Required action: In the records below, the line with "tan brick A4 level 2 -> lime brick A4 level 2" opens the range and the line with "black plate A6:B6 level 2 -> none" closes it; print that range exactly and nothing else.

Given information START

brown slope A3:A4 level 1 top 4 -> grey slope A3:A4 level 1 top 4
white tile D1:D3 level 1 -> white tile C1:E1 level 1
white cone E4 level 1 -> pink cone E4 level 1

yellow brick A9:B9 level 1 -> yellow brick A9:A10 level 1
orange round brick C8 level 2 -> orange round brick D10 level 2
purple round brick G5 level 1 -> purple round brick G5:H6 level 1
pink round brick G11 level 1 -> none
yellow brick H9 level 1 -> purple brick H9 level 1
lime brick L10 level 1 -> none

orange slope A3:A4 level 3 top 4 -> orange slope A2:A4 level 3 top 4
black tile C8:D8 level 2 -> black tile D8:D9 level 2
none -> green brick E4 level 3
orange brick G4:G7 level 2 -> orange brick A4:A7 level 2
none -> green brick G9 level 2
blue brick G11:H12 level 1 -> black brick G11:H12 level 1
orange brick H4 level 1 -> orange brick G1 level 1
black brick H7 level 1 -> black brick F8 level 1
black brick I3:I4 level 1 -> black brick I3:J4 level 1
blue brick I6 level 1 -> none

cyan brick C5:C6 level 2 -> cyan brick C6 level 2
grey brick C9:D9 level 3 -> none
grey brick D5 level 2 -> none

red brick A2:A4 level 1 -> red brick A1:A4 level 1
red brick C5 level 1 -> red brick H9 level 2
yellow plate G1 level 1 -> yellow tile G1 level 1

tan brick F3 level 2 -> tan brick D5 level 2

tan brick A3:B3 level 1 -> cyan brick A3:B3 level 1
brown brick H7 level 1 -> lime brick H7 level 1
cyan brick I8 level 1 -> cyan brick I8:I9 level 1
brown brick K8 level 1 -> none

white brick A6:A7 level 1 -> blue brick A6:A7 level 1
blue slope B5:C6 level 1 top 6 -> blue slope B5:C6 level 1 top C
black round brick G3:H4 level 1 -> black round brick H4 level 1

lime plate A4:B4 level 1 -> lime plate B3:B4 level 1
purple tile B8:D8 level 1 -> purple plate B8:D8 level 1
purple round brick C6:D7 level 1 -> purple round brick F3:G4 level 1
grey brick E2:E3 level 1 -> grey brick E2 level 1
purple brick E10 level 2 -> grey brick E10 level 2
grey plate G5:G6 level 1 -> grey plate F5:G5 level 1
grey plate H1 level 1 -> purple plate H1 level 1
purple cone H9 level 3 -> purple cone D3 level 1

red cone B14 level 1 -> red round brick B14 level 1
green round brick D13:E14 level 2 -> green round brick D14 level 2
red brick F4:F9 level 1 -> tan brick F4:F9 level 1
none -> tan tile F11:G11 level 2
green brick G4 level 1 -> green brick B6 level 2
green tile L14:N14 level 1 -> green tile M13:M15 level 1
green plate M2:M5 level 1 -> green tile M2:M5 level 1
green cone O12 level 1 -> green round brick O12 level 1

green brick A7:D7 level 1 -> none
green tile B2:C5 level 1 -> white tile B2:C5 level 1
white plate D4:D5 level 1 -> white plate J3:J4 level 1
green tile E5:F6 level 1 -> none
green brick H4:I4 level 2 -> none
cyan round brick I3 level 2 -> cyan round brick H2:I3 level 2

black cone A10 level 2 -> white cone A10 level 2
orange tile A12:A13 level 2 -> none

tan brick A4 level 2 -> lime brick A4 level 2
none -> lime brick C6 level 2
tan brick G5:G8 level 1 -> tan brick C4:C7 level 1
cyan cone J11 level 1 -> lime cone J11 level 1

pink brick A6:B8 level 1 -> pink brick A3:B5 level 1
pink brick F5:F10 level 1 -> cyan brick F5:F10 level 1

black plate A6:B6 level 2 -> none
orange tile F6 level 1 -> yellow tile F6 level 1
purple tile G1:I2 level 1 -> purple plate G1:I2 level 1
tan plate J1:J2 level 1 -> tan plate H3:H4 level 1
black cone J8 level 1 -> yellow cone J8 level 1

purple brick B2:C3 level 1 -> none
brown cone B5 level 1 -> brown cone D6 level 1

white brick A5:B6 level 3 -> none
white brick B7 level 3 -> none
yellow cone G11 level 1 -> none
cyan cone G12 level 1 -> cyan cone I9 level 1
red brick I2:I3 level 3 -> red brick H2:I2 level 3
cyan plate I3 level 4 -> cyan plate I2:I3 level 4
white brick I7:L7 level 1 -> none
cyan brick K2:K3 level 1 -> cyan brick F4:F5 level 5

Given information END

Answer to the exercise:
tan brick A4 level 2 -> lime brick A4 level 2
none -> lime brick C6 level 2
tan brick G5:G8 level 1 -> tan brick C4:C7 level 1
cyan cone J11 level 1 -> lime cone J11 level 1

pink brick A6:B8 level 1 -> pink brick A3:B5 level 1
pink brick F5:F10 level 1 -> cyan brick F5:F10 level 1

black plate A6:B6 level 2 -> none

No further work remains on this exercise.